With "width" as the search word, show every line of the material that has it.

§ Available data
------------------------------------------------------------
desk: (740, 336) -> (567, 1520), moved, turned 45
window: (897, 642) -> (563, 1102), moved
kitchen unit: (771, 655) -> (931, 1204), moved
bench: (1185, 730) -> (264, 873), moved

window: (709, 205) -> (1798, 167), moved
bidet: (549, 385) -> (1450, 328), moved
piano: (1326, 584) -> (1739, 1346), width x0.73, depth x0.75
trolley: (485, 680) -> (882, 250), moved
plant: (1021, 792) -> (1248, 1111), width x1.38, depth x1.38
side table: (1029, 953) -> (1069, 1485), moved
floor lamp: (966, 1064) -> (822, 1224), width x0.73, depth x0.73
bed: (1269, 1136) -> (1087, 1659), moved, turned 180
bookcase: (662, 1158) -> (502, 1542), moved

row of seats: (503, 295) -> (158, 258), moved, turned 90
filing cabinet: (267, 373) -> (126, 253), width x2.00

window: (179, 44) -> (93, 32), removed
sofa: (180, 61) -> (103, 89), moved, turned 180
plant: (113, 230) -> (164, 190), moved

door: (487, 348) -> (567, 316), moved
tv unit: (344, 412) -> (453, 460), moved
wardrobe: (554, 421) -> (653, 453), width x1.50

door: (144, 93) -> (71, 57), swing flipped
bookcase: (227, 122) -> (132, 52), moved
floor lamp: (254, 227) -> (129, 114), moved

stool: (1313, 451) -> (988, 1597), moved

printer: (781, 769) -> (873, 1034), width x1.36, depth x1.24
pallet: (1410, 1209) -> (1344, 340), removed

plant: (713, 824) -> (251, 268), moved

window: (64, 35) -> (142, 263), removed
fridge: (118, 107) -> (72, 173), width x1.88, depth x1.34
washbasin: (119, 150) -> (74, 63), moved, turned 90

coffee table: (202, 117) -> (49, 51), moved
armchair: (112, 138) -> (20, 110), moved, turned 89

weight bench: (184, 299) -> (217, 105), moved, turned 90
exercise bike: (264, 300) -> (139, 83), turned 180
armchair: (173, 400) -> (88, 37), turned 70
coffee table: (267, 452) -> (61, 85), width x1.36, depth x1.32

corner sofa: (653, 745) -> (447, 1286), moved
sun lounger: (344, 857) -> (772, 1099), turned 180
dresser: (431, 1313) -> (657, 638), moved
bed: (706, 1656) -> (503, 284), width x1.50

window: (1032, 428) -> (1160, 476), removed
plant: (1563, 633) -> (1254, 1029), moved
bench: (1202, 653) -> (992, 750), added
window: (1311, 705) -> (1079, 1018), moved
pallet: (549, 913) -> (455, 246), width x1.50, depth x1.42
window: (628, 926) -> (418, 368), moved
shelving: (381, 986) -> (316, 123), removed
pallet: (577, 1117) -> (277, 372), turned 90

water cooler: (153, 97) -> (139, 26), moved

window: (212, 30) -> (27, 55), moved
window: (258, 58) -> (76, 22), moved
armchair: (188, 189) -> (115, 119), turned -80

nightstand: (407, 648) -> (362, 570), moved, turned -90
------------------------------------------------------------
§ Answer to this exercise
piano: (1326, 584) -> (1739, 1346), width x0.73, depth x0.75
plant: (1021, 792) -> (1248, 1111), width x1.38, depth x1.38
floor lamp: (966, 1064) -> (822, 1224), width x0.73, depth x0.73
filing cabinet: (267, 373) -> (126, 253), width x2.00
wardrobe: (554, 421) -> (653, 453), width x1.50
printer: (781, 769) -> (873, 1034), width x1.36, depth x1.24
fridge: (118, 107) -> (72, 173), width x1.88, depth x1.34
coffee table: (267, 452) -> (61, 85), width x1.36, depth x1.32
bed: (706, 1656) -> (503, 284), width x1.50
pallet: (549, 913) -> (455, 246), width x1.50, depth x1.42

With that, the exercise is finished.